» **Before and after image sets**
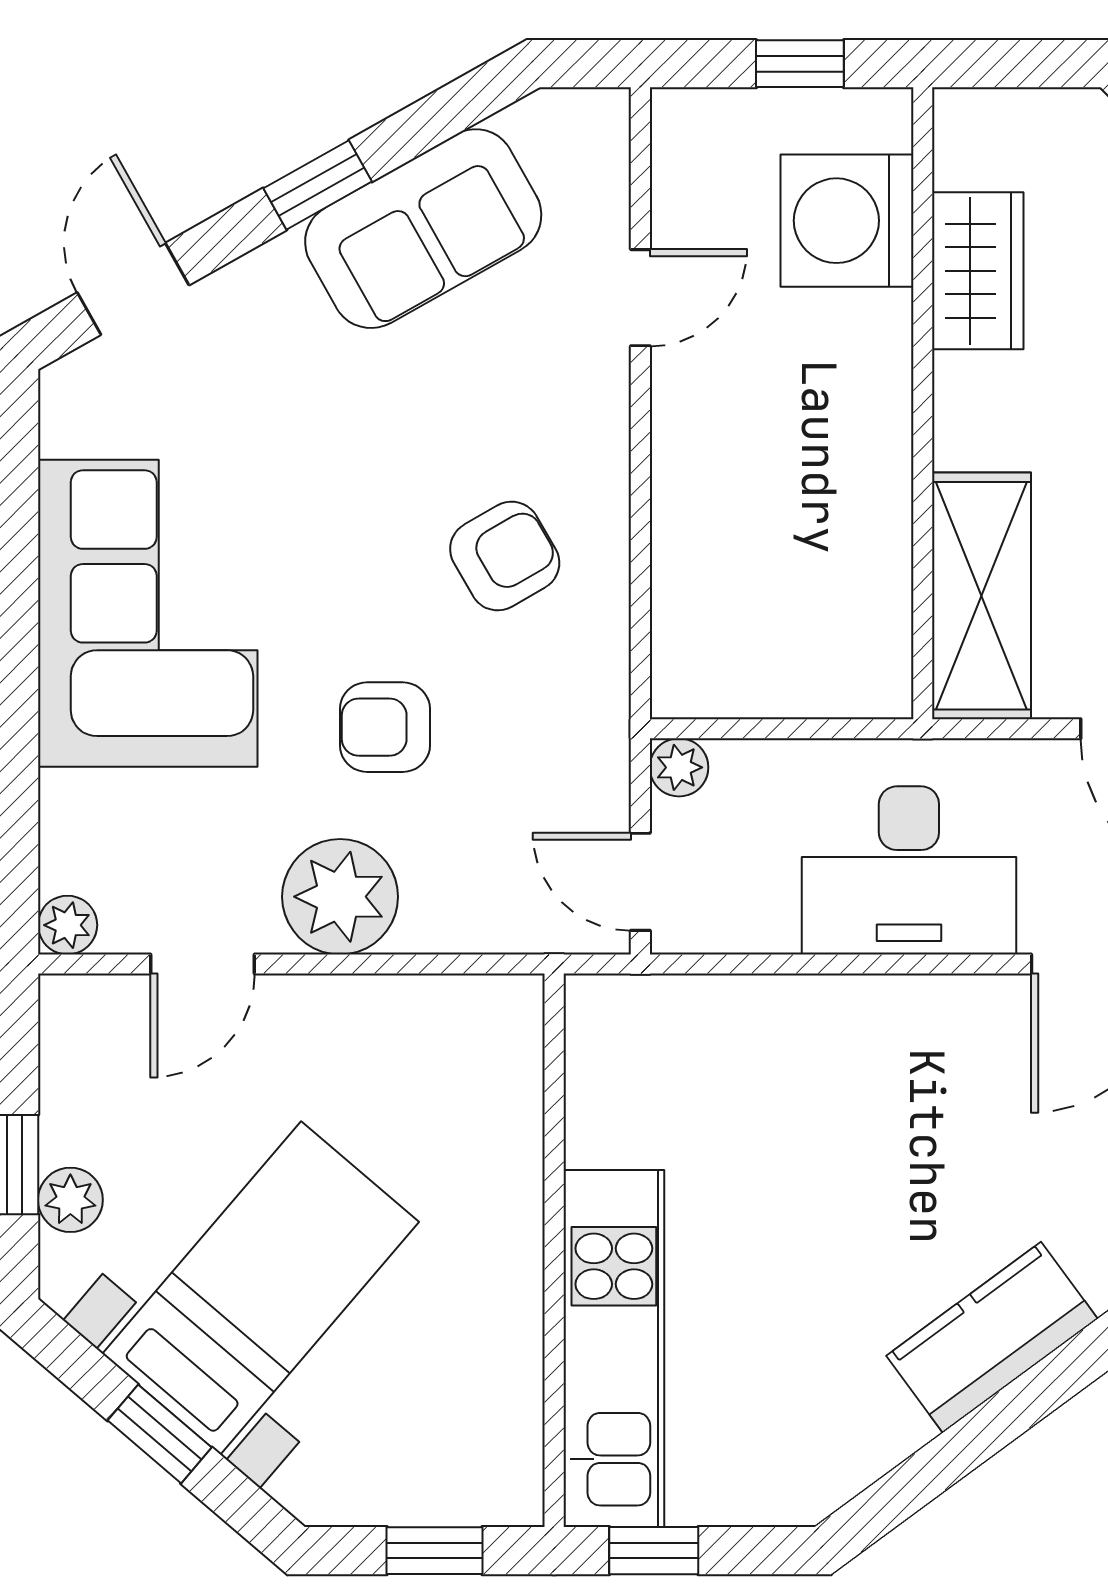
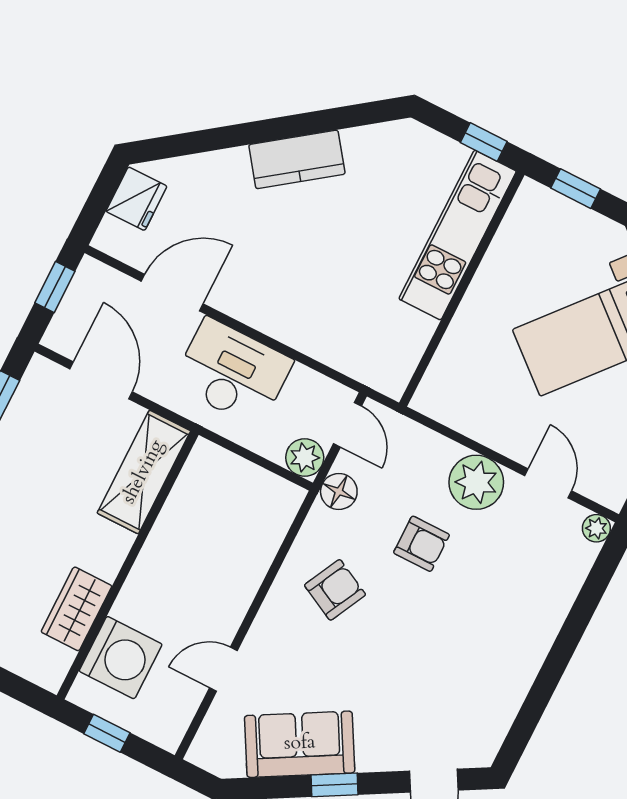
armchair: (505, 556) -> (335, 590), turned 147
corner sofa: (148, 613) -> (497, 642), removed
floor lamp: (592, 747) -> (339, 492), added
plant: (679, 767) -> (305, 458), width x1.38, depth x1.38
door: (202, 964) -> (548, 483), hinge flipped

» **Aim of the task**
Lines from the one containing "corner sofa: (148, 613)" through the end of the data above must be written out exactly, and no other lines are needed.

» **Answer section**
corner sofa: (148, 613) -> (497, 642), removed
floor lamp: (592, 747) -> (339, 492), added
plant: (679, 767) -> (305, 458), width x1.38, depth x1.38
door: (202, 964) -> (548, 483), hinge flipped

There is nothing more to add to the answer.